(ASSIGNED TASK)
Find how many lines in the material below contain the word "grey" and give only that number.

(RECORDS TO USE)
-- Opening Marker --
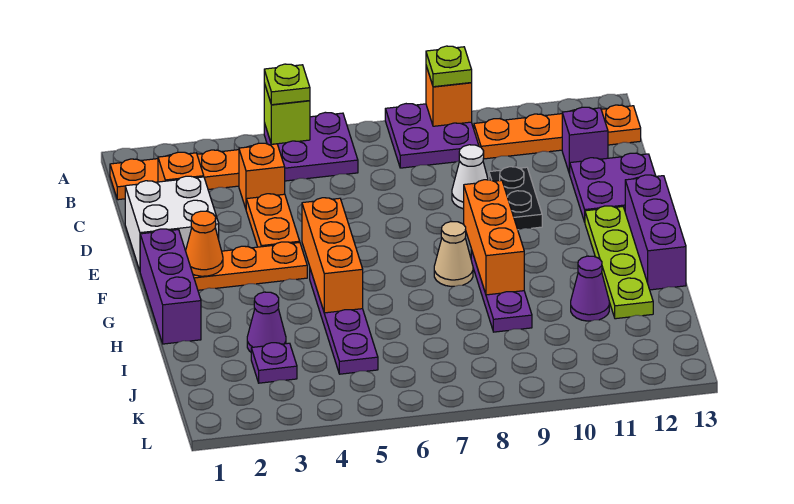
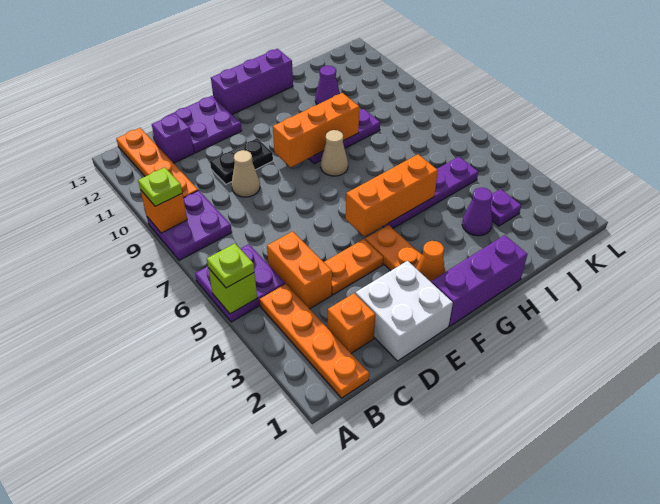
orange 1x1 brick [239,143,285,208] -> orange 1x2 brick [267,231,332,309]
white 1x1 cone [452,145,488,209] -> tan 1x1 cone [232,150,260,197]
lime 1x4 plate [585,206,653,319] -> none

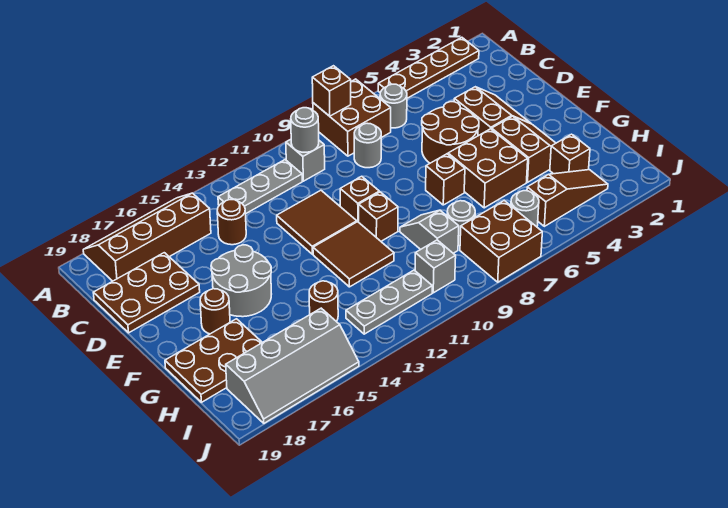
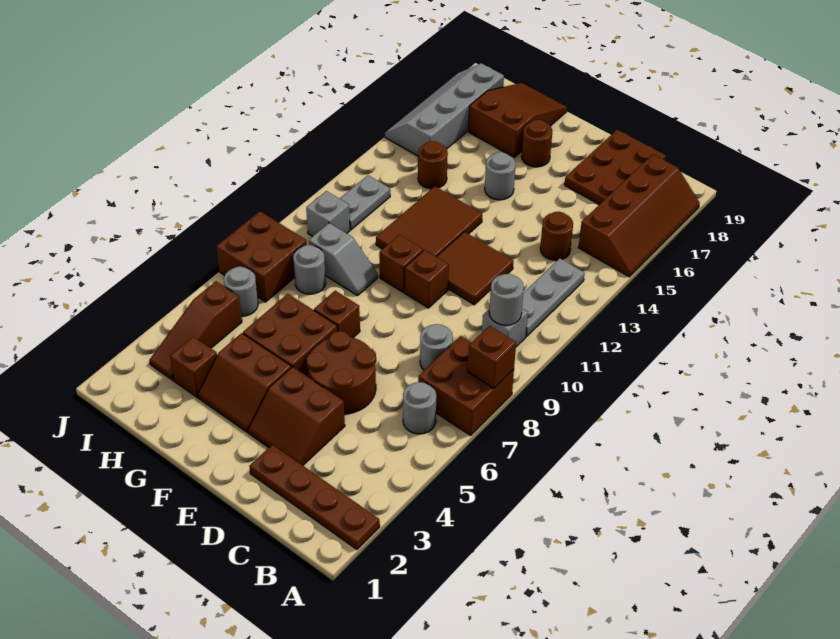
brown 1x4 plate [378,37,479,98] -> brown 1x4 plate turned to [249,445,380,549]
grey 2x2 round brick [211,245,271,317] -> grey 1x1 round brick [485,152,516,200]
brown 2x2 tile [313,222,394,287] -> brown 2x3 tile [376,186,482,256]
brown 2x3 plate [165,319,262,402] -> brown 2x3 slope [469,83,567,158]
grey 1x3 plate [346,270,432,334] -> grey 1x2 plate [340,175,390,230]

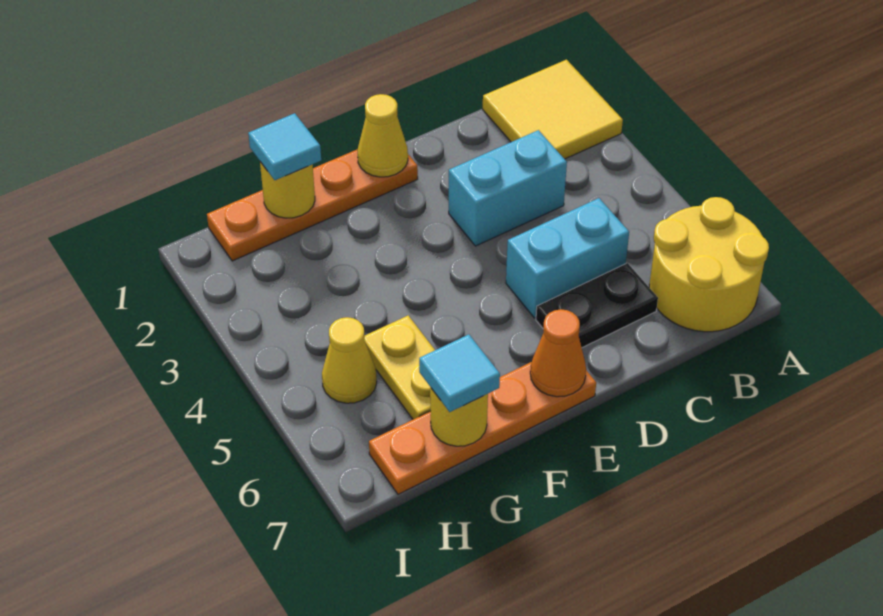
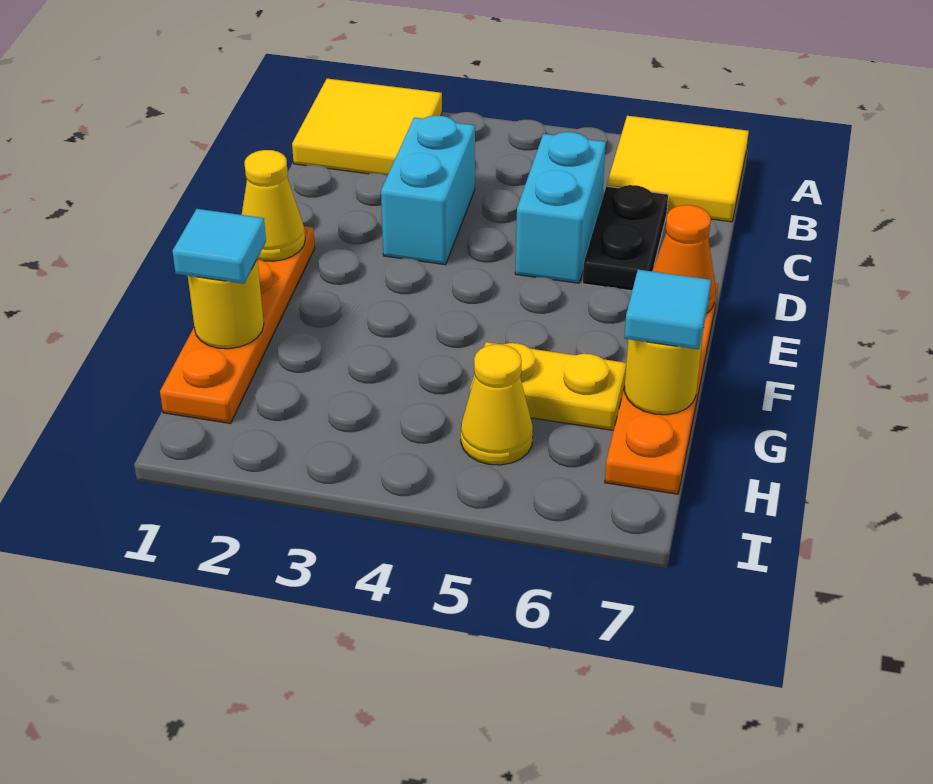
yellow 2x2 round brick [649,197,769,332] -> yellow 2x2 tile [607,116,749,222]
-- Closing Marker --
(RESPONSE)
2